Directions:
Only the lines from the one containing "type=removed; before=ebony pencil" through the end of the entries should be returned, exactly as they are, with the pictures omitted.

Listed entries:

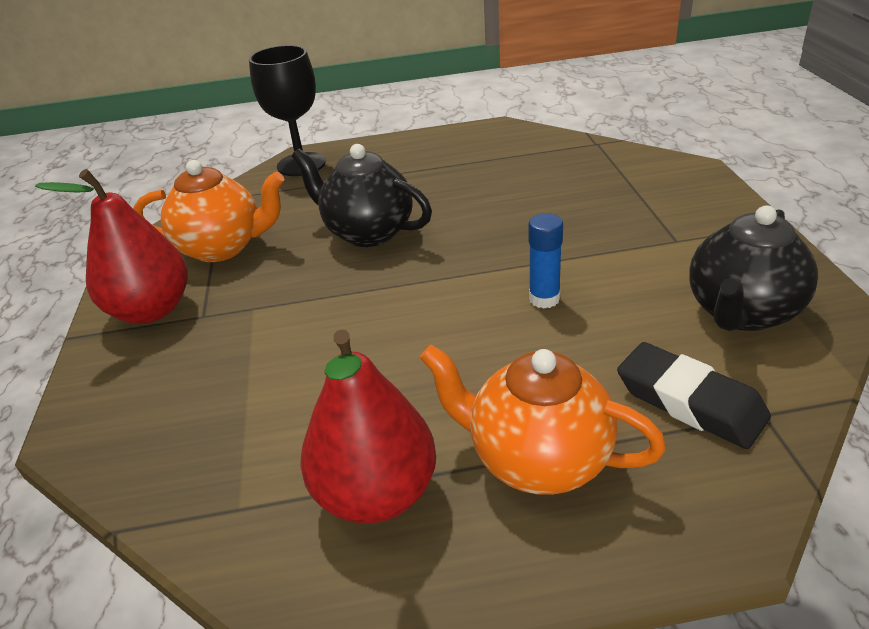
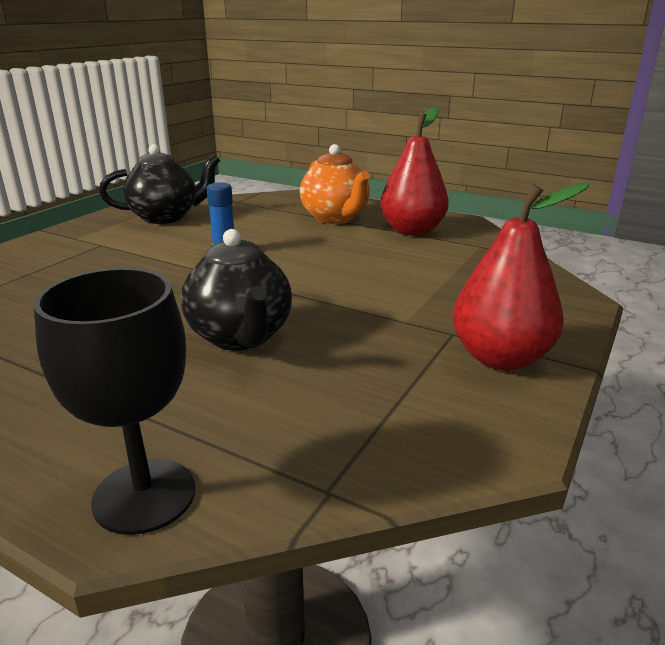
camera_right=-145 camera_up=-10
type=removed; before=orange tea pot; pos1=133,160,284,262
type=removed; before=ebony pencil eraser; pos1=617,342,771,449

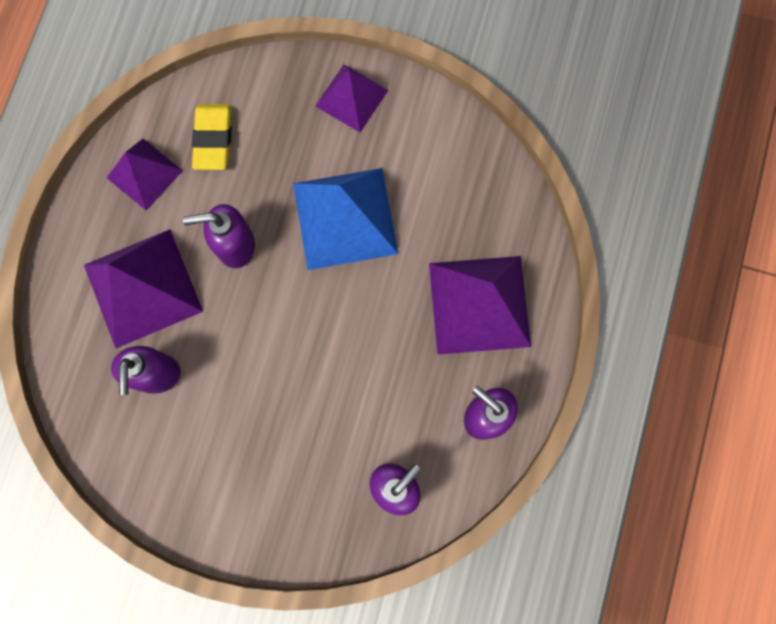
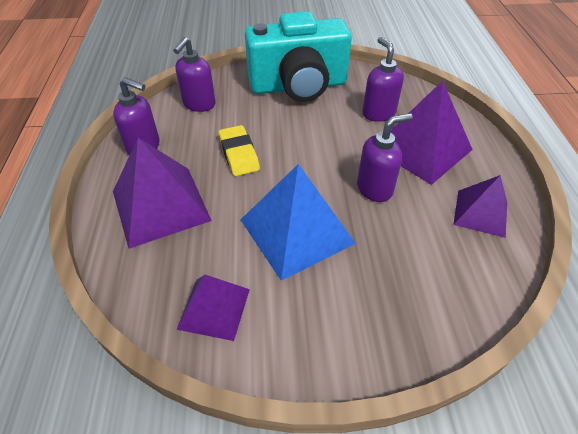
camera_right=160 camera_up=-30
type=moved; before=bright yellow pencil eraser; pos1=192,104,232,170; pos2=218,125,260,176
type=moved; before=violet pyramid; pos1=316,64,388,132; pos2=176,275,250,341
type=added; after=teal photo camera; pos2=245,11,352,102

Reply to the exercise:
type=removed; before=ebony pencil eraser; pos1=617,342,771,449

camera_right=160 camera_up=-30
type=moved; before=bright yellow pencil eraser; pos1=192,104,232,170; pos2=218,125,260,176
type=moved; before=violet pyramid; pos1=316,64,388,132; pos2=176,275,250,341
type=added; after=teal photo camera; pos2=245,11,352,102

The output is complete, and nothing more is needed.